▸ WRITTEN TASK:
Omit the images. Copy each entry word for word.

RECORDS TO USE Block Start

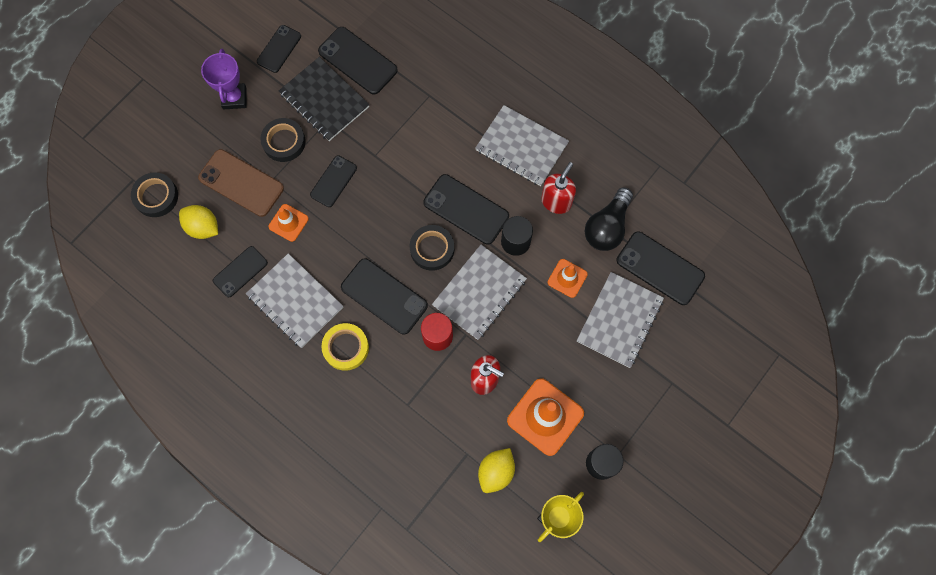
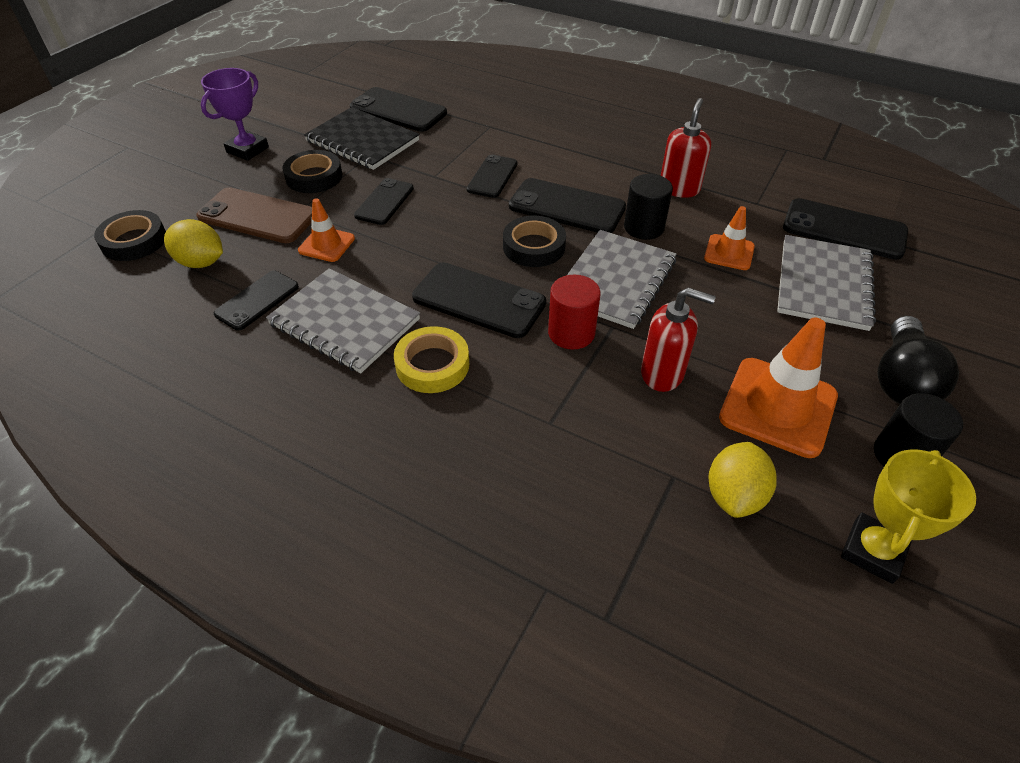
camera: 10 degrees left, 25 degrees down
purple trophy [201,49,246,109] -> purple trophy turned 45 degrees clockwise [201,68,269,161]
black phone [257,25,301,73] -> black phone moved to [467,154,517,198]
grey notebook [475,105,569,186] -> none
black light bulb [585,187,633,251] -> black light bulb moved to [878,316,959,404]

RECORDS TO USE Block End

▸ WRITTEN SOLUTION:
camera: 10 degrees left, 25 degrees down
purple trophy [201,49,246,109] -> purple trophy turned 45 degrees clockwise [201,68,269,161]
black phone [257,25,301,73] -> black phone moved to [467,154,517,198]
grey notebook [475,105,569,186] -> none
black light bulb [585,187,633,251] -> black light bulb moved to [878,316,959,404]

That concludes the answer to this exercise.